Description of the task: Report the count of lines in the records that contain "none", without any added text.

___ Extracted records ___

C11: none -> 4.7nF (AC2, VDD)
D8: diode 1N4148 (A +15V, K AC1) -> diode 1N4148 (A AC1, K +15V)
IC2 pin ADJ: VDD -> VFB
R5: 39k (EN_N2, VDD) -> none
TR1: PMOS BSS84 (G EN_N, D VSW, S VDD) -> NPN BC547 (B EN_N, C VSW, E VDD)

___
___ Extracted records ___

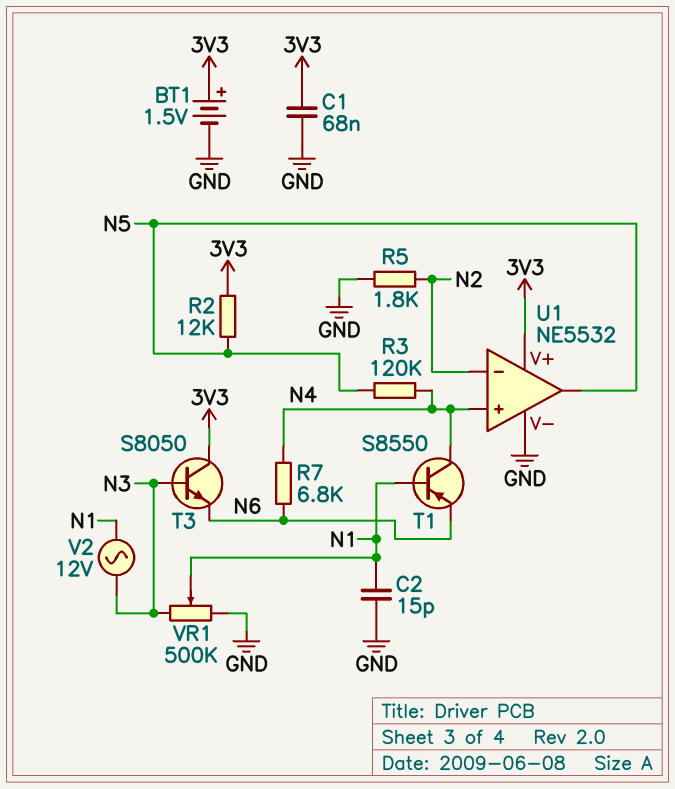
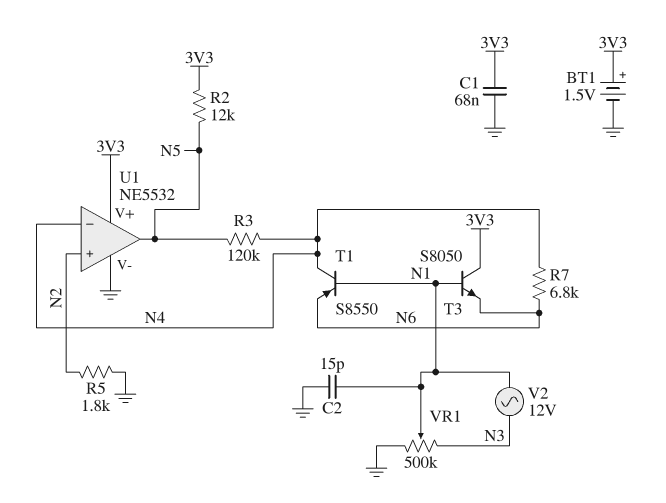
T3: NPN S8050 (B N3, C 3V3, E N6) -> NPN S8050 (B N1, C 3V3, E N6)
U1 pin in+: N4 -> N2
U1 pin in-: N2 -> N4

___

Answer: 2